Image sets with object changes:
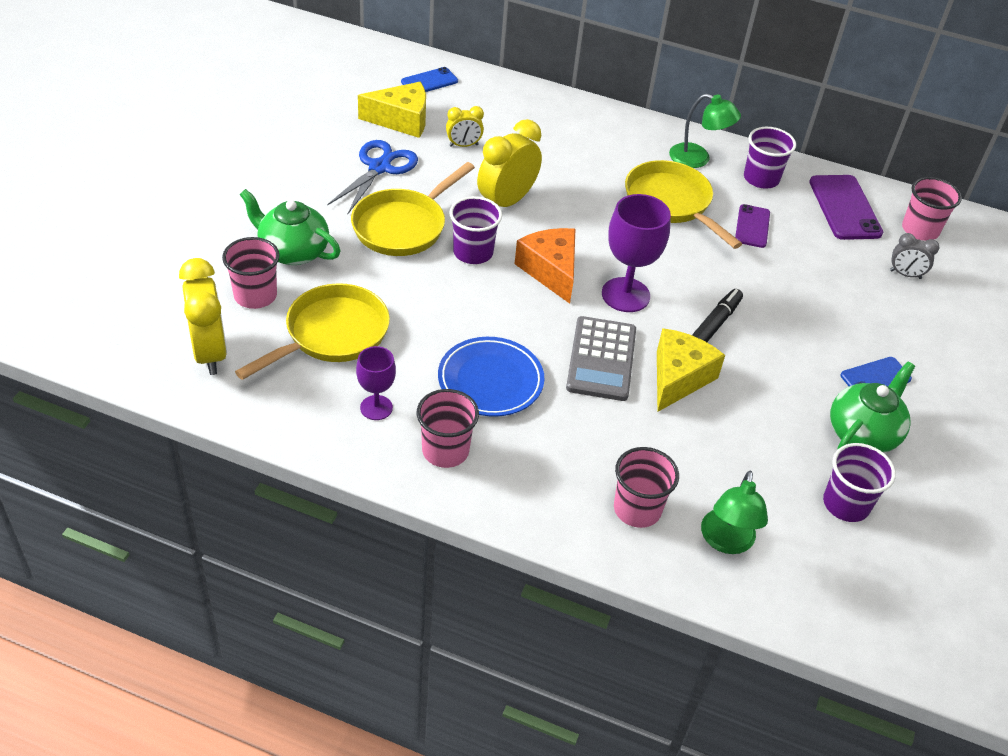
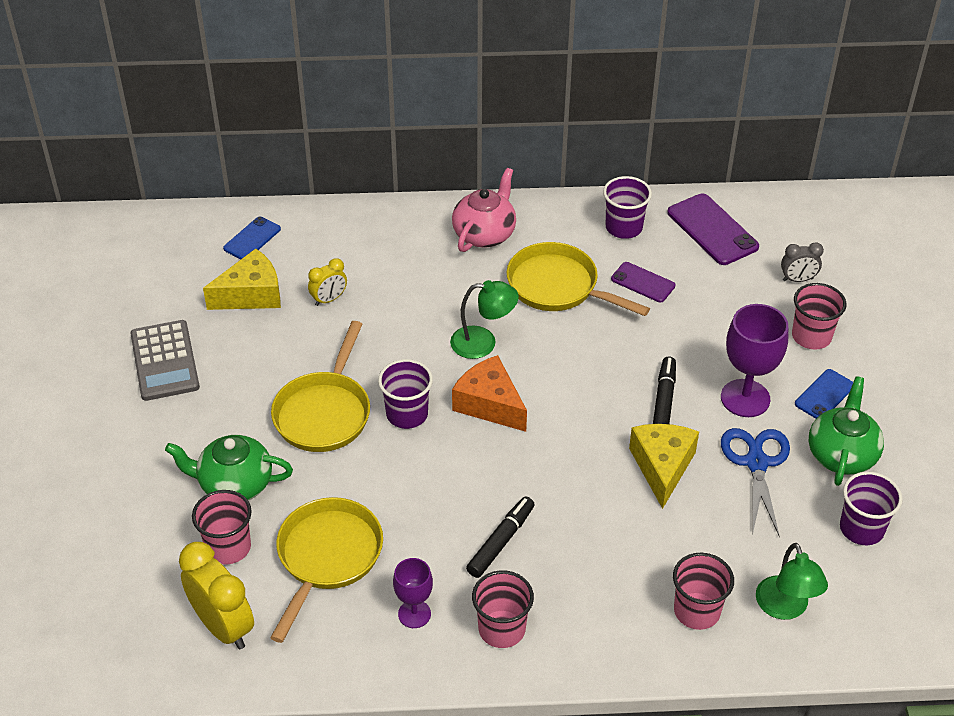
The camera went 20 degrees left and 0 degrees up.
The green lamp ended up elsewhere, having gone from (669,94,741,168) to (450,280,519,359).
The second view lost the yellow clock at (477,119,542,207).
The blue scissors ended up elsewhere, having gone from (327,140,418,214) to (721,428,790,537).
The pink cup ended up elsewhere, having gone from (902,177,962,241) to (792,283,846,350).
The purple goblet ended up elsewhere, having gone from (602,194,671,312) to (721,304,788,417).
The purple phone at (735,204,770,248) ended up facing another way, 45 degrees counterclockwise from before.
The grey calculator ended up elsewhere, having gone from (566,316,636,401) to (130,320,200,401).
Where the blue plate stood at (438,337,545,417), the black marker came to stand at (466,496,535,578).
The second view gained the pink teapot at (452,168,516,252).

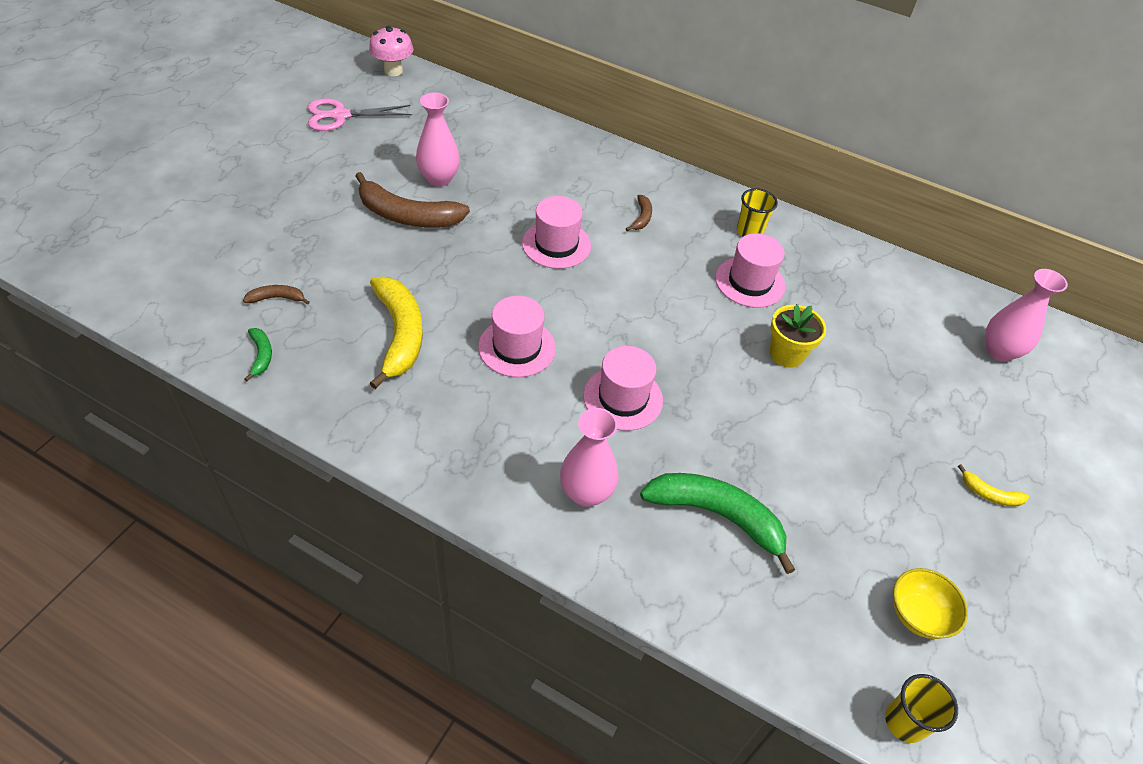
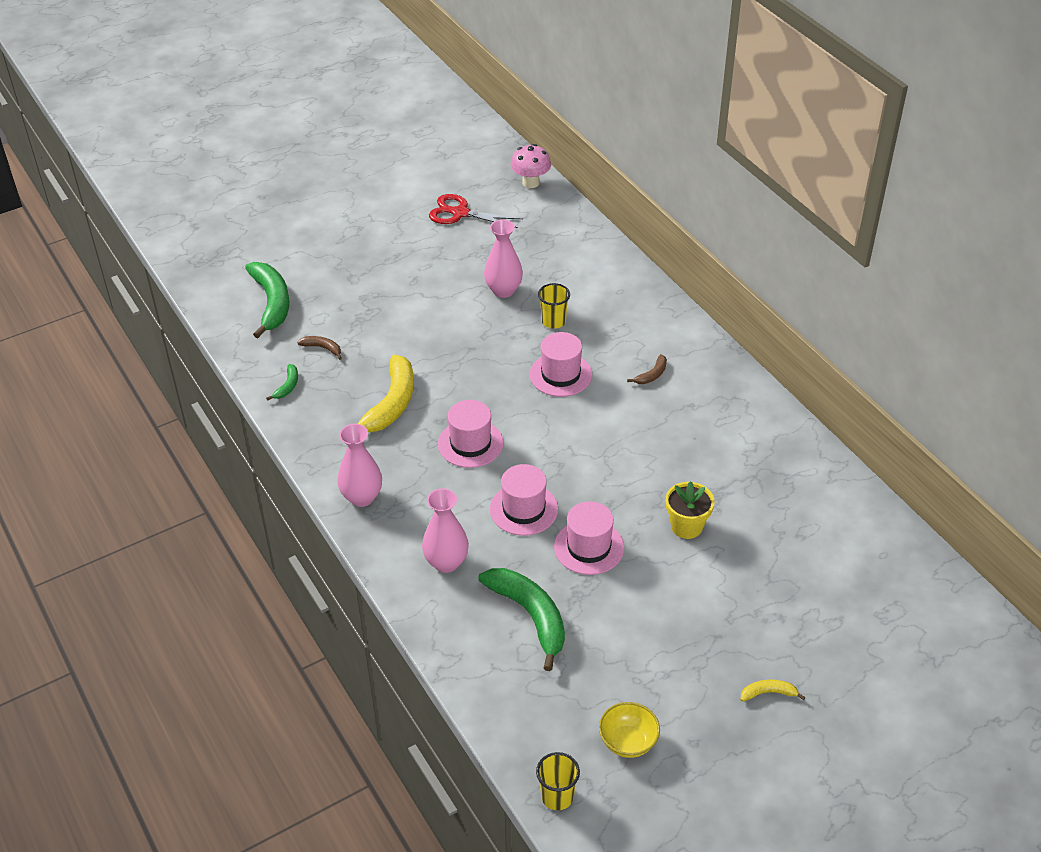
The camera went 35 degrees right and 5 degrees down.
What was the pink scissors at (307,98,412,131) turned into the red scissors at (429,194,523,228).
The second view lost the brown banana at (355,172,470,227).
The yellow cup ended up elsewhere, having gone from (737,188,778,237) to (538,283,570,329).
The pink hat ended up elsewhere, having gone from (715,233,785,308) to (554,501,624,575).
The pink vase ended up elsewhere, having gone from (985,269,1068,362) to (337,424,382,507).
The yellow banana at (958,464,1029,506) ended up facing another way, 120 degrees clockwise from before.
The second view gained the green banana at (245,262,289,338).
--
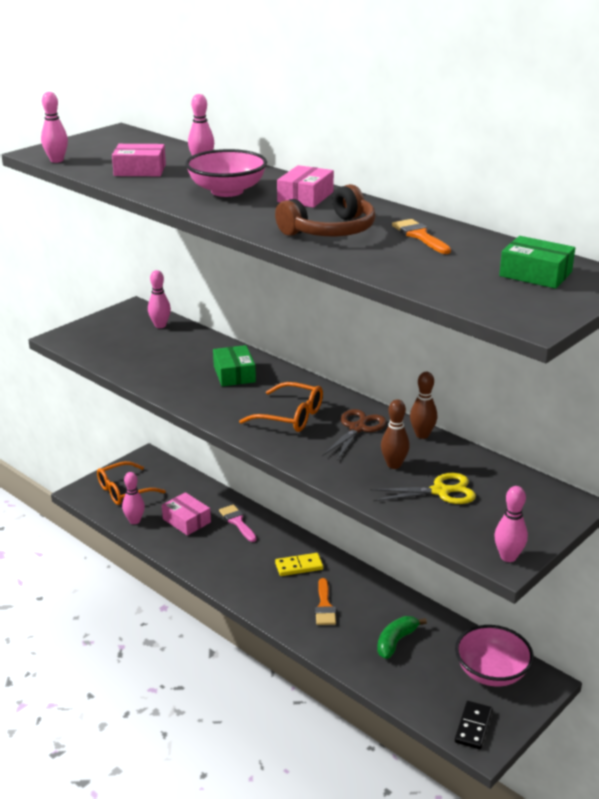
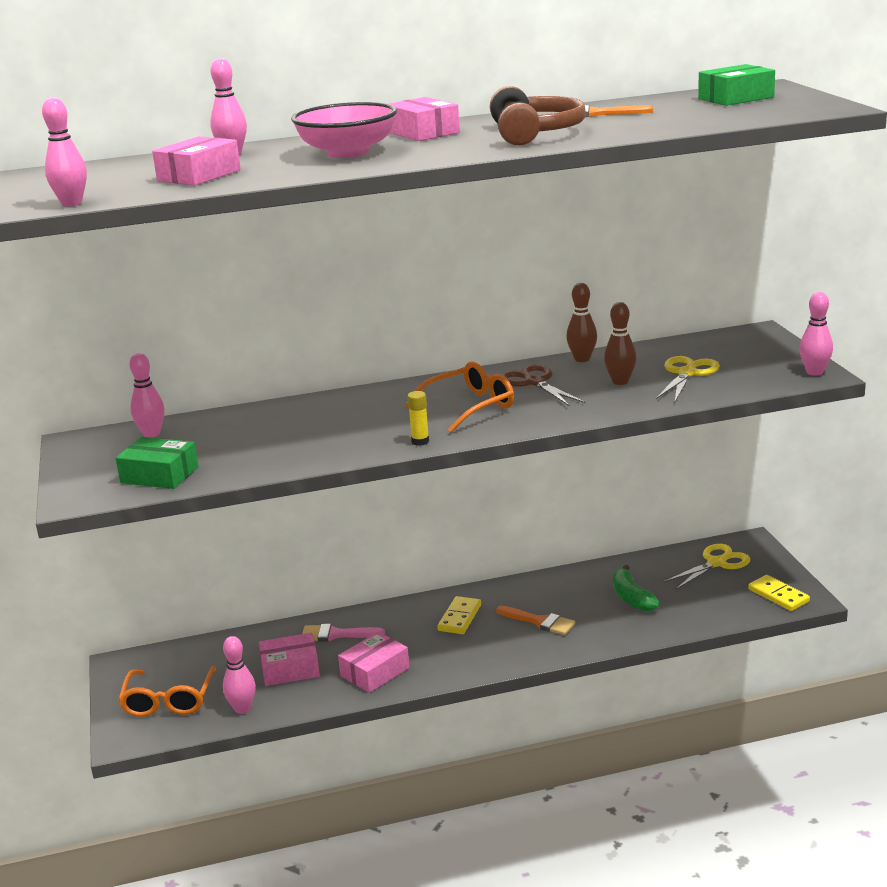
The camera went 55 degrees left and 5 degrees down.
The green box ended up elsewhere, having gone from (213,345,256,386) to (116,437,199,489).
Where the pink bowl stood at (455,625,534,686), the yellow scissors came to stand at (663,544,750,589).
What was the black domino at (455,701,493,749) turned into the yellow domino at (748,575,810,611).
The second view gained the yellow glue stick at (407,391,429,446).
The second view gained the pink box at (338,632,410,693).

→ **Goal of the exercise**
For this exercise, repeat exactly the lines of the data above from the one with "The second view lost the yellow" down to the one with "The grey calculator", both end lines included.

→ **Answer for this exercise**
The second view lost the yellow clock at (477,119,542,207).
The blue scissors ended up elsewhere, having gone from (327,140,418,214) to (721,428,790,537).
The pink cup ended up elsewhere, having gone from (902,177,962,241) to (792,283,846,350).
The purple goblet ended up elsewhere, having gone from (602,194,671,312) to (721,304,788,417).
The purple phone at (735,204,770,248) ended up facing another way, 45 degrees counterclockwise from before.
The grey calculator ended up elsewhere, having gone from (566,316,636,401) to (130,320,200,401).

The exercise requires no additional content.